** Required work **
From the data underneath, reproduce exactly the stretch that begins at the line with "camera: 55 degrees left, 0 degrees up" and ends after the line with "(393, 426) = (385, 404): turquoise".

-------------------------

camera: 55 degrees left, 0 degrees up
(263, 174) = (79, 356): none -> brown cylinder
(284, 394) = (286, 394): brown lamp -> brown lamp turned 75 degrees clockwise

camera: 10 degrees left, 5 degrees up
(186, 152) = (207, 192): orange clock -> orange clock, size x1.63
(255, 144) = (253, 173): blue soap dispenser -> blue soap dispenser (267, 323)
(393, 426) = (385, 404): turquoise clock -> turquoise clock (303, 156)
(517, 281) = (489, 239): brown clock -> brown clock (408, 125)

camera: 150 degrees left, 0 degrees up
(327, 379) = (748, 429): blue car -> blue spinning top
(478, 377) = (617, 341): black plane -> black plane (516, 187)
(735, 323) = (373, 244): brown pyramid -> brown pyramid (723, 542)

-------------------------

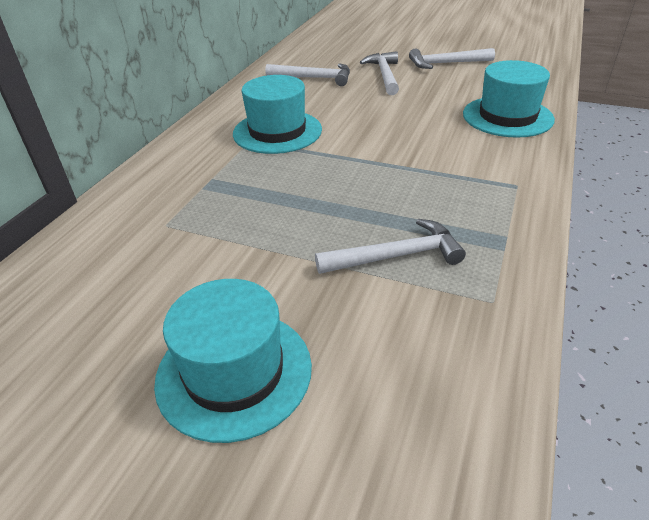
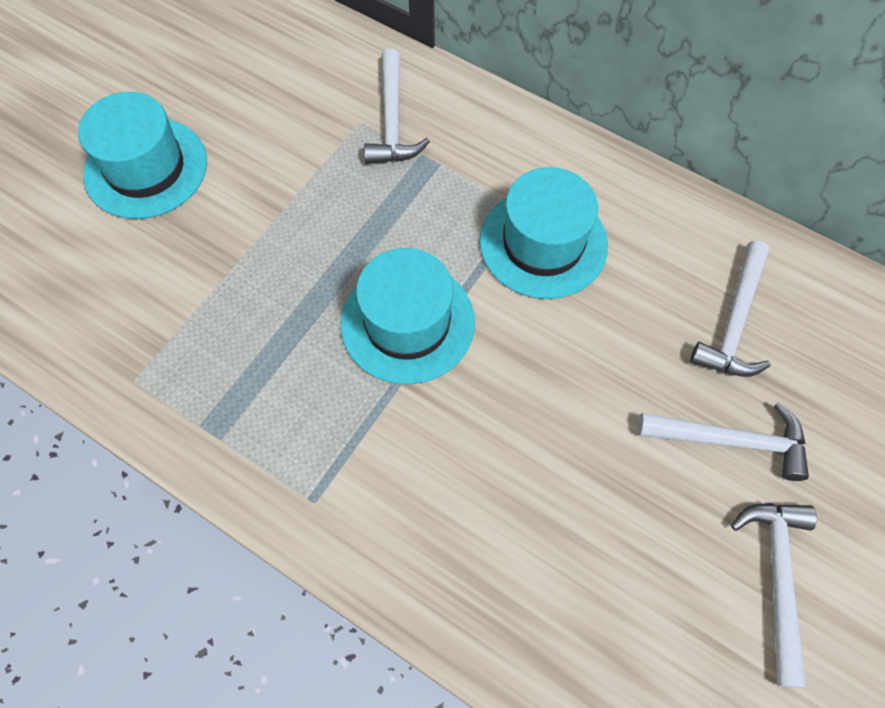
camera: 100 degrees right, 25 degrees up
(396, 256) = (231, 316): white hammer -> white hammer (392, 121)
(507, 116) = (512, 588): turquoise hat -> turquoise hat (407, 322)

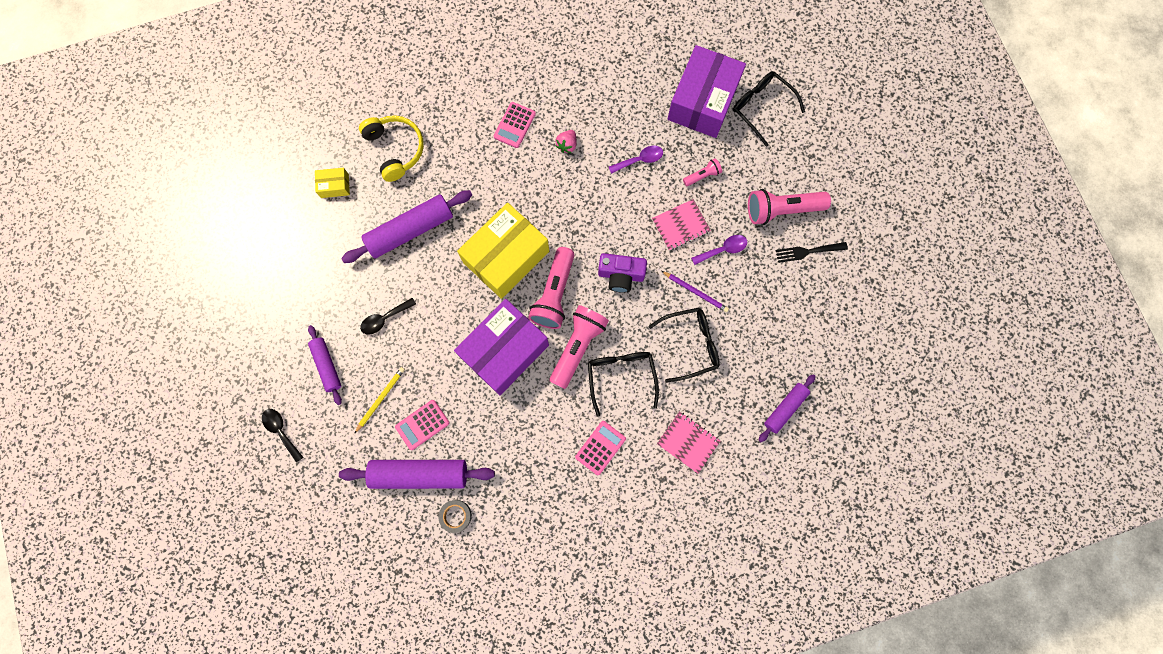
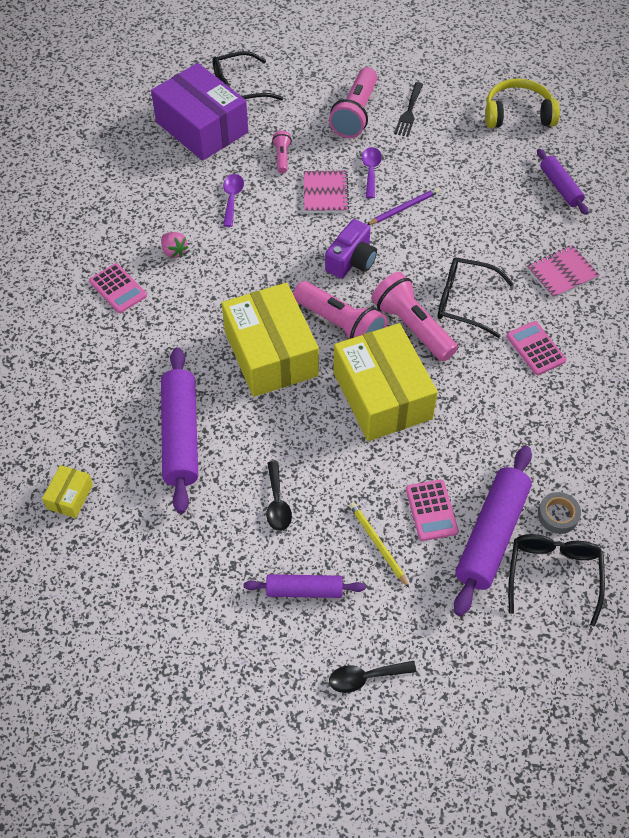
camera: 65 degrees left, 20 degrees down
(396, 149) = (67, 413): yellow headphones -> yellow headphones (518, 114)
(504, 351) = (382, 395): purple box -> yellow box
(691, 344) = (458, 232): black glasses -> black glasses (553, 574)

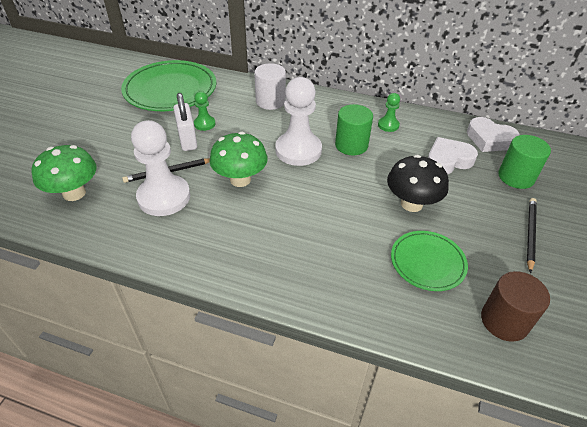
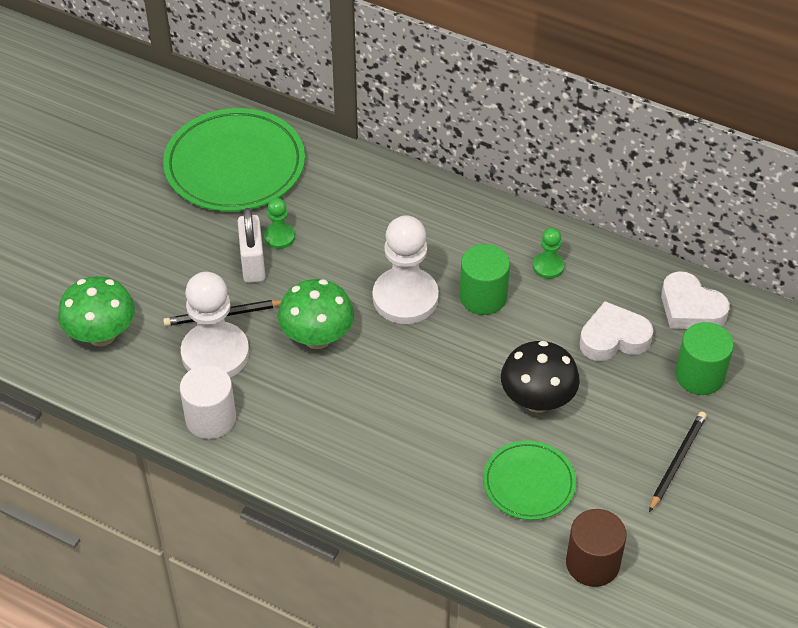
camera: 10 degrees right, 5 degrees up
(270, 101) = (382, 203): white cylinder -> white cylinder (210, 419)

-------------------------

** Answer to this task **
camera: 55 degrees left, 0 degrees up
(263, 174) = (79, 356): none -> brown cylinder
(284, 394) = (286, 394): brown lamp -> brown lamp turned 75 degrees clockwise

camera: 10 degrees left, 5 degrees up
(186, 152) = (207, 192): orange clock -> orange clock, size x1.63
(255, 144) = (253, 173): blue soap dispenser -> blue soap dispenser (267, 323)
(393, 426) = (385, 404): turquoise clock -> turquoise clock (303, 156)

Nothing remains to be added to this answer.